Version comparison data
====

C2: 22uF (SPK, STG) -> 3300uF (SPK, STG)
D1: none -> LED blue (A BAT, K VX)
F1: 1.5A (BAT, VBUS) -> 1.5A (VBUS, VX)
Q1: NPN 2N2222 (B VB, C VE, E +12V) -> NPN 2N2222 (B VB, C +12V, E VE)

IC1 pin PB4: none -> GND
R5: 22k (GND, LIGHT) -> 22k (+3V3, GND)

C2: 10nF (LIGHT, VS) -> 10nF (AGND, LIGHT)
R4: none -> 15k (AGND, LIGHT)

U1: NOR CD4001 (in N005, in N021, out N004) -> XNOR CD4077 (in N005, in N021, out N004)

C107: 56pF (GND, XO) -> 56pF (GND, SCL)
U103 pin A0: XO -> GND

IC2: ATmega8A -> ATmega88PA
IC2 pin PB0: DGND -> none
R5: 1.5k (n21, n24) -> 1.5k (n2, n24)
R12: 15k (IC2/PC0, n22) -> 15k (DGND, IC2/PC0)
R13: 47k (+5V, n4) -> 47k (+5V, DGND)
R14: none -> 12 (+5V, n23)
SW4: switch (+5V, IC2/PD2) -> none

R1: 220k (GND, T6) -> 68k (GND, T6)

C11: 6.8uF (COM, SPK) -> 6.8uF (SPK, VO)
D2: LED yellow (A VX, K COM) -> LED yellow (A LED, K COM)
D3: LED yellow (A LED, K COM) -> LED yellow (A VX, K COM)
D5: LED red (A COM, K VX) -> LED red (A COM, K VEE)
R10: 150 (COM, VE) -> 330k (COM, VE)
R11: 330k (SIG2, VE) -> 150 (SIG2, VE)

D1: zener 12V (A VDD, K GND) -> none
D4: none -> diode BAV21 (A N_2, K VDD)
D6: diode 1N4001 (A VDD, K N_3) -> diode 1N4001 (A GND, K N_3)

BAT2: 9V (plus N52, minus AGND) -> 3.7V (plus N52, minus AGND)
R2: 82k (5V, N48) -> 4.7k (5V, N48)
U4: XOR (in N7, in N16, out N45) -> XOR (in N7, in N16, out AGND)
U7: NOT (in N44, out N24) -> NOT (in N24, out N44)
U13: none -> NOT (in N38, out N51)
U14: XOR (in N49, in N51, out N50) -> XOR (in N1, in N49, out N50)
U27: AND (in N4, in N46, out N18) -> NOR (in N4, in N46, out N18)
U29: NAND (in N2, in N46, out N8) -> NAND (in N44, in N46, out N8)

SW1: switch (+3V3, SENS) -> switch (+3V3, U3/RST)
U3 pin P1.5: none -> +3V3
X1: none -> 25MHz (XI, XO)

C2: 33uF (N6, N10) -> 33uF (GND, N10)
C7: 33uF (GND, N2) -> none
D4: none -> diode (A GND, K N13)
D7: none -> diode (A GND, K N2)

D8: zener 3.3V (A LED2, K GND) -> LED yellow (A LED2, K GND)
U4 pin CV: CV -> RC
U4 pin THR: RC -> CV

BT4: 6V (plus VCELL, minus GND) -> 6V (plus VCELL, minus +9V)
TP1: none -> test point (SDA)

====

** Assignment **
Find "U7: NOT (in" in the entries above, then repeat its line and all lines after it exactly, down to the last line.

** Reply **
U7: NOT (in N44, out N24) -> NOT (in N24, out N44)
U13: none -> NOT (in N38, out N51)
U14: XOR (in N49, in N51, out N50) -> XOR (in N1, in N49, out N50)
U27: AND (in N4, in N46, out N18) -> NOR (in N4, in N46, out N18)
U29: NAND (in N2, in N46, out N8) -> NAND (in N44, in N46, out N8)

SW1: switch (+3V3, SENS) -> switch (+3V3, U3/RST)
U3 pin P1.5: none -> +3V3
X1: none -> 25MHz (XI, XO)

C2: 33uF (N6, N10) -> 33uF (GND, N10)
C7: 33uF (GND, N2) -> none
D4: none -> diode (A GND, K N13)
D7: none -> diode (A GND, K N2)

D8: zener 3.3V (A LED2, K GND) -> LED yellow (A LED2, K GND)
U4 pin CV: CV -> RC
U4 pin THR: RC -> CV

BT4: 6V (plus VCELL, minus GND) -> 6V (plus VCELL, minus +9V)
TP1: none -> test point (SDA)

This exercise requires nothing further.